Prompt: The data below holds a line containing "yellow traffic cone: 0 -> 1" and a line containing "blue button: 3 -> 1"; please quote exactly those two lines and every line between them, and nothing else.

===== Data =====

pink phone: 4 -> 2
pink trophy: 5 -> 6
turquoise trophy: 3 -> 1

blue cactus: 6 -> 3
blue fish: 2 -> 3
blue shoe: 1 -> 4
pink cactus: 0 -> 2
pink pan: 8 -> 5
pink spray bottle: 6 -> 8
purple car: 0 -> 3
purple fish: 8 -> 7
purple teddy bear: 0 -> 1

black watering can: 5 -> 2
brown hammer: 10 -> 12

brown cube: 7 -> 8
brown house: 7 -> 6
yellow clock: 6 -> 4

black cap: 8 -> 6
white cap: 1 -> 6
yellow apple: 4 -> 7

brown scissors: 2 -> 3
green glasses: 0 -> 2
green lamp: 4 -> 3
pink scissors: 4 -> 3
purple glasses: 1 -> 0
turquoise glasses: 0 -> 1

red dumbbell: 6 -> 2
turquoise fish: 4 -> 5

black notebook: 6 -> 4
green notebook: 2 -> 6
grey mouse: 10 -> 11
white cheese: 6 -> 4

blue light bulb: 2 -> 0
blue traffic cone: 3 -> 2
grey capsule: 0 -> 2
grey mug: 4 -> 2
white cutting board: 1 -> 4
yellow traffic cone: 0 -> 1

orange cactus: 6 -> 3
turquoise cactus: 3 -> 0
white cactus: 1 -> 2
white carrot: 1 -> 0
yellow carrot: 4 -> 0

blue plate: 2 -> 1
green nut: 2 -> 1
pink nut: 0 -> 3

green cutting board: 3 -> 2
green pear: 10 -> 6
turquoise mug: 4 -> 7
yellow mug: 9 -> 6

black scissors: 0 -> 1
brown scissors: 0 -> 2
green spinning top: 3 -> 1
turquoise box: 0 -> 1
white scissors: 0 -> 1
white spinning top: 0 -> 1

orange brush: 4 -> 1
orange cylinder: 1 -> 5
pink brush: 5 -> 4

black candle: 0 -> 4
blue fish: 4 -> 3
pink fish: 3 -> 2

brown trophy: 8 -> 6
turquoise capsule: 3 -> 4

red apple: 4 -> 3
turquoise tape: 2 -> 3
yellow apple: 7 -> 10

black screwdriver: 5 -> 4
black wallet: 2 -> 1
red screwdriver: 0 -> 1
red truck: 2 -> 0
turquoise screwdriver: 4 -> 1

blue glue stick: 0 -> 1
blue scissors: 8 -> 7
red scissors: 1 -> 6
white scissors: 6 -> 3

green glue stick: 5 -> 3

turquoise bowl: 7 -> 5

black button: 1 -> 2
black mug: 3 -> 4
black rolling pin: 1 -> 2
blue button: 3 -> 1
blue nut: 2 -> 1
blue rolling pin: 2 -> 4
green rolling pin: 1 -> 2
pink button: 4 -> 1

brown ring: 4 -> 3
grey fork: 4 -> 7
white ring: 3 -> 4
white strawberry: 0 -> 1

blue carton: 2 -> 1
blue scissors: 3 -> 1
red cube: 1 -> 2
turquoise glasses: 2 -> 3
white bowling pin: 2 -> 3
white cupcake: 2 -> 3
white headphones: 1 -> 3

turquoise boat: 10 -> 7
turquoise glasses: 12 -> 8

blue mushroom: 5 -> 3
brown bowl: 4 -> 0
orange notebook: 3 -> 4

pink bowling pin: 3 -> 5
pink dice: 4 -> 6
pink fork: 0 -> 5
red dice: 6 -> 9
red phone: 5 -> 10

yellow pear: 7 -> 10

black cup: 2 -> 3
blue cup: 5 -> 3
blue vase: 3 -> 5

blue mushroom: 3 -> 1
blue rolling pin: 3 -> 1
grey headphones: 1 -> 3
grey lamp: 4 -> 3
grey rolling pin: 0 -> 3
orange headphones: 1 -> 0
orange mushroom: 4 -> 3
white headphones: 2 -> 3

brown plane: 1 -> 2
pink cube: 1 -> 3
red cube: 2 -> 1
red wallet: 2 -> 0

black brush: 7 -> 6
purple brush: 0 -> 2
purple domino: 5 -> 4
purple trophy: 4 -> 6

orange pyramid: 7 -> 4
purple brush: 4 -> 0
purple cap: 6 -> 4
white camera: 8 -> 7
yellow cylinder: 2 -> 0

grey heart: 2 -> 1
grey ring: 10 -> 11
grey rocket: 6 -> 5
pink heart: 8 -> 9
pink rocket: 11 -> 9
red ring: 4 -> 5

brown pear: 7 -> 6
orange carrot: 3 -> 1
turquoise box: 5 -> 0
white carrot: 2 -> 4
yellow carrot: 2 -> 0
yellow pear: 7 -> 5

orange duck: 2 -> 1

=====

Answer below:
yellow traffic cone: 0 -> 1

orange cactus: 6 -> 3
turquoise cactus: 3 -> 0
white cactus: 1 -> 2
white carrot: 1 -> 0
yellow carrot: 4 -> 0

blue plate: 2 -> 1
green nut: 2 -> 1
pink nut: 0 -> 3

green cutting board: 3 -> 2
green pear: 10 -> 6
turquoise mug: 4 -> 7
yellow mug: 9 -> 6

black scissors: 0 -> 1
brown scissors: 0 -> 2
green spinning top: 3 -> 1
turquoise box: 0 -> 1
white scissors: 0 -> 1
white spinning top: 0 -> 1

orange brush: 4 -> 1
orange cylinder: 1 -> 5
pink brush: 5 -> 4

black candle: 0 -> 4
blue fish: 4 -> 3
pink fish: 3 -> 2

brown trophy: 8 -> 6
turquoise capsule: 3 -> 4

red apple: 4 -> 3
turquoise tape: 2 -> 3
yellow apple: 7 -> 10

black screwdriver: 5 -> 4
black wallet: 2 -> 1
red screwdriver: 0 -> 1
red truck: 2 -> 0
turquoise screwdriver: 4 -> 1

blue glue stick: 0 -> 1
blue scissors: 8 -> 7
red scissors: 1 -> 6
white scissors: 6 -> 3

green glue stick: 5 -> 3

turquoise bowl: 7 -> 5

black button: 1 -> 2
black mug: 3 -> 4
black rolling pin: 1 -> 2
blue button: 3 -> 1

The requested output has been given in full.